### What the exercise asks
Using the listing below, retype exactly the lines starting at the one with "(380, 181) = (339, 316): none" and ending at the one with "(522, 484) = (505, 447): brown", and include both.

### Input material
▽
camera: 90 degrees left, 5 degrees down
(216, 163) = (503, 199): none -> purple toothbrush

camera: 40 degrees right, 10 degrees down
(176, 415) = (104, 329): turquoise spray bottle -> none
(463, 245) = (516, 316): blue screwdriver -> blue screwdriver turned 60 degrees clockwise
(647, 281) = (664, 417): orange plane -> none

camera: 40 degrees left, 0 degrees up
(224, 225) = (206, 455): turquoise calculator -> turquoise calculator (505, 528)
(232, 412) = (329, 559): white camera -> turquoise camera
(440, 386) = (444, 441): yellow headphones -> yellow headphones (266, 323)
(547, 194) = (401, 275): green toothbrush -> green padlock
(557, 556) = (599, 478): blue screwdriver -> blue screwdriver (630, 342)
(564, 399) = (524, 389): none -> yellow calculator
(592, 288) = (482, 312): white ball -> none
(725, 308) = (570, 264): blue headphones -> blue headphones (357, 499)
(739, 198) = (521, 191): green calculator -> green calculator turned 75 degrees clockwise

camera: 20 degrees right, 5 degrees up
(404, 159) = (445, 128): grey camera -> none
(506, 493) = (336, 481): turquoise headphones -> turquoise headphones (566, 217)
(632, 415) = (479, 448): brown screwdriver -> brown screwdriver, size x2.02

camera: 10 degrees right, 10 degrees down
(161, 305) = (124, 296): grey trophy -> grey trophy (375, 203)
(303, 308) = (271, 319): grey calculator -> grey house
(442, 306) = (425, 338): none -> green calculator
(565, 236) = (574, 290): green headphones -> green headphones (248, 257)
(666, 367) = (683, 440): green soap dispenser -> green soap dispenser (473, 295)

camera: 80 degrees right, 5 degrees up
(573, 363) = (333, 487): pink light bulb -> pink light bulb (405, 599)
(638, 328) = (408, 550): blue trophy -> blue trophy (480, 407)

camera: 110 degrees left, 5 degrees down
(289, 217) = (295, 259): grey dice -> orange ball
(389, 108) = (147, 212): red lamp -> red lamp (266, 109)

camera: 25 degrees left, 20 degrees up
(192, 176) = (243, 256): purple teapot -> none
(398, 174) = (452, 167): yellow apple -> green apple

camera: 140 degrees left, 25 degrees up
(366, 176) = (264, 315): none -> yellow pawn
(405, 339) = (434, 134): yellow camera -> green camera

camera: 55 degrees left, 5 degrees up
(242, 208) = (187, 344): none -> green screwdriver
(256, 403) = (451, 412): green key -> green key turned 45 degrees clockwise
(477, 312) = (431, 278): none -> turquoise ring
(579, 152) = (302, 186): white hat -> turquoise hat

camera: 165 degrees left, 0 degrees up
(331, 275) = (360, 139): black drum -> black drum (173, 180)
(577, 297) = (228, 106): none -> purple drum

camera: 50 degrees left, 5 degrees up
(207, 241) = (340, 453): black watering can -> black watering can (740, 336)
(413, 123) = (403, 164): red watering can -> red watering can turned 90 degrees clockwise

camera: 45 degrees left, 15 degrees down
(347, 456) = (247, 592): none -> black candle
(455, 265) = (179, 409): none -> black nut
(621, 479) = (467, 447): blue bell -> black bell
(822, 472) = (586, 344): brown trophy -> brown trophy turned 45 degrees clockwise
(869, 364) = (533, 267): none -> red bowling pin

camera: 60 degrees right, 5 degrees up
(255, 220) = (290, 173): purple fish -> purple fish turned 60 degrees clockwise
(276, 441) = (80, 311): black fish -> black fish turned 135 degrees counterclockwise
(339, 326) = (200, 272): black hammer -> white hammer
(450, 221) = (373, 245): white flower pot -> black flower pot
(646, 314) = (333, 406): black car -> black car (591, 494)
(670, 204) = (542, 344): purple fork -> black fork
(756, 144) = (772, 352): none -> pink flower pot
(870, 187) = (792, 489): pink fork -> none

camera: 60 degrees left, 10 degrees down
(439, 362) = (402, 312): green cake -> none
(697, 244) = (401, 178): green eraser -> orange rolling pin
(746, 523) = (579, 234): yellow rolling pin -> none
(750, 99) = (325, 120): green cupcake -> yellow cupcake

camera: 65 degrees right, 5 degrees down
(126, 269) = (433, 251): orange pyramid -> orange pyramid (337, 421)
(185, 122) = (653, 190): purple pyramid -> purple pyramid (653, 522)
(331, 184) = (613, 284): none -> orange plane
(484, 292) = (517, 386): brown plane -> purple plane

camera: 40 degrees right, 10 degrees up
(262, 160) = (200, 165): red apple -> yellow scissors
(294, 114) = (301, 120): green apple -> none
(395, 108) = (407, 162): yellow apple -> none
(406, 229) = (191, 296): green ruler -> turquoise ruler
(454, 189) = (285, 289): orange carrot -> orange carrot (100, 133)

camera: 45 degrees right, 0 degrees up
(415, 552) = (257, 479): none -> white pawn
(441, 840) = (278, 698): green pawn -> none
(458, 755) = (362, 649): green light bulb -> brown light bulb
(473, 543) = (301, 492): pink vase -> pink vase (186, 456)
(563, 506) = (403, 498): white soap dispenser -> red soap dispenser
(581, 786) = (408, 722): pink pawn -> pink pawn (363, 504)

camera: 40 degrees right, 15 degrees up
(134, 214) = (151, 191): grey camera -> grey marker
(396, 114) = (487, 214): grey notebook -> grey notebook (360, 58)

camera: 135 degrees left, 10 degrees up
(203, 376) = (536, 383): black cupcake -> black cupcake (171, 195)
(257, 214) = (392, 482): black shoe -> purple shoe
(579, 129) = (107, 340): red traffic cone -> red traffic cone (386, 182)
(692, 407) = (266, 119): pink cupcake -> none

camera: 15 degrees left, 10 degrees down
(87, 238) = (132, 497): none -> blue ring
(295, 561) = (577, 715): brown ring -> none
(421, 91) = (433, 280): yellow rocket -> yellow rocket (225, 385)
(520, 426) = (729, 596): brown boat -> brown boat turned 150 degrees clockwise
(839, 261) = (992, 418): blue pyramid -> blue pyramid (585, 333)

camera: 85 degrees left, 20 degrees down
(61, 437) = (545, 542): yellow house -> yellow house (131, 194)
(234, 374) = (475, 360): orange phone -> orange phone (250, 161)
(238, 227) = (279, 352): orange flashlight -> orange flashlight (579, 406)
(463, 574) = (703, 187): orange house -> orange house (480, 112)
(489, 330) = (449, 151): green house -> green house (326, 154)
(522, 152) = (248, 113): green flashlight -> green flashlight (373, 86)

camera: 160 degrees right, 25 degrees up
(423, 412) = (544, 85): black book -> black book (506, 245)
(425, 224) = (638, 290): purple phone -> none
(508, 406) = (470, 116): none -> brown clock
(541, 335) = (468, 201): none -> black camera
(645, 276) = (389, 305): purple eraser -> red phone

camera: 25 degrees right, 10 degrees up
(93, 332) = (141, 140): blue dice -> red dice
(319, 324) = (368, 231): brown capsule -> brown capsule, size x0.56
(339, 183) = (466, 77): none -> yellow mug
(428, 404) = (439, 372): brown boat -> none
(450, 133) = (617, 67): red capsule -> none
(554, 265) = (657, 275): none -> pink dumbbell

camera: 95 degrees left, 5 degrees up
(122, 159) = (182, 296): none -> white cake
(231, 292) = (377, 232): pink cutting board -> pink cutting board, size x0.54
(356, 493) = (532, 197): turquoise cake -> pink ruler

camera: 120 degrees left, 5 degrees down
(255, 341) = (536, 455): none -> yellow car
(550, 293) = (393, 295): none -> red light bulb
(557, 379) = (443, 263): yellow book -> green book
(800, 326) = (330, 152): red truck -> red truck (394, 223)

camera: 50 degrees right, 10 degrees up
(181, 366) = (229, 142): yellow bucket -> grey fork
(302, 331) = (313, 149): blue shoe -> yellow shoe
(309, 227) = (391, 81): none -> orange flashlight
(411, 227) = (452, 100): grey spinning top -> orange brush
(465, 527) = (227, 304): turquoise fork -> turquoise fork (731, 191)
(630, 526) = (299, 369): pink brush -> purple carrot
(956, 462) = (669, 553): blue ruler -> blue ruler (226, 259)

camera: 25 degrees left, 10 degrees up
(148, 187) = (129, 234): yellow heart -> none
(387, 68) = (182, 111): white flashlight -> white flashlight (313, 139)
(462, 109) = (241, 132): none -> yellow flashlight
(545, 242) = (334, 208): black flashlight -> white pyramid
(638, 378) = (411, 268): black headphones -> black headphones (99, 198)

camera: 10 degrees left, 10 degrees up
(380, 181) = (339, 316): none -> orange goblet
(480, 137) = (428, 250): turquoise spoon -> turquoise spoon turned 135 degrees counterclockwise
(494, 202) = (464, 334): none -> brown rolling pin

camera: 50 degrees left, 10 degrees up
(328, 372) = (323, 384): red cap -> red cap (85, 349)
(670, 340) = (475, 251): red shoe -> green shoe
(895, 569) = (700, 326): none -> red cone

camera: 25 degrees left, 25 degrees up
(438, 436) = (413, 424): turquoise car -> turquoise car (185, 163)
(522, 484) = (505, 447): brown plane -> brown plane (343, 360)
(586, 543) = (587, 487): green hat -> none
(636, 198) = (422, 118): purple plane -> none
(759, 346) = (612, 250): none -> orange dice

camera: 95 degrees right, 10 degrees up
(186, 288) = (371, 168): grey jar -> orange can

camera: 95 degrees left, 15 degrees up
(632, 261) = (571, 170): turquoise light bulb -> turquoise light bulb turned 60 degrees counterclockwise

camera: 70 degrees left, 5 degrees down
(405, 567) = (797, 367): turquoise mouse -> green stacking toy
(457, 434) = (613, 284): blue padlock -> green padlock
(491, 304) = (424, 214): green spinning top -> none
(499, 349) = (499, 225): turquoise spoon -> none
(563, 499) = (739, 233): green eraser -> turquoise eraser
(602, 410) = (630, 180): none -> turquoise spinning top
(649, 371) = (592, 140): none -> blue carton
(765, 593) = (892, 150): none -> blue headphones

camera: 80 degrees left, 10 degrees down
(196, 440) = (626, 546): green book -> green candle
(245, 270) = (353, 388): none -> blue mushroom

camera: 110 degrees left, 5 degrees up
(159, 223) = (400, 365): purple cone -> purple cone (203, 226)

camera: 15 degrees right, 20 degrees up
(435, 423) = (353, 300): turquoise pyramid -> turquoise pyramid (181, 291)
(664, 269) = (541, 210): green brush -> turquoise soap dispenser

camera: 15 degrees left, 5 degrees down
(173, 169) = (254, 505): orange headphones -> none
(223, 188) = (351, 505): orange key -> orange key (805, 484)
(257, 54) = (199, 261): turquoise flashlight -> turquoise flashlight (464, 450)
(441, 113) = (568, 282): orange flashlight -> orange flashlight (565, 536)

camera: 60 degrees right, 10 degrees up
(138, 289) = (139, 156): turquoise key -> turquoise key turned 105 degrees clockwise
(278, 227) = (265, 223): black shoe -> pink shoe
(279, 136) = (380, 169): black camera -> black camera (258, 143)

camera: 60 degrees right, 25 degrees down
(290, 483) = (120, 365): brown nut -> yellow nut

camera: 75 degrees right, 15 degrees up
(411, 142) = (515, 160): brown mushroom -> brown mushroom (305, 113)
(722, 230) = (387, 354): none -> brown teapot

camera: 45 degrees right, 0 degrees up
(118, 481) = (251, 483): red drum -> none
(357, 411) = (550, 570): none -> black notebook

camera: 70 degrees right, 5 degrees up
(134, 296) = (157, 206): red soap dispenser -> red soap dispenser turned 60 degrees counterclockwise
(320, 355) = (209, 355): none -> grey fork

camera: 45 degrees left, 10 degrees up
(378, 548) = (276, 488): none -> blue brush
△
### Exercise result
(380, 181) = (339, 316): none -> orange goblet
(480, 137) = (428, 250): turquoise spoon -> turquoise spoon turned 135 degrees counterclockwise
(494, 202) = (464, 334): none -> brown rolling pin

camera: 50 degrees left, 10 degrees up
(328, 372) = (323, 384): red cap -> red cap (85, 349)
(670, 340) = (475, 251): red shoe -> green shoe
(895, 569) = (700, 326): none -> red cone

camera: 25 degrees left, 25 degrees up
(438, 436) = (413, 424): turquoise car -> turquoise car (185, 163)
(522, 484) = (505, 447): brown plane -> brown plane (343, 360)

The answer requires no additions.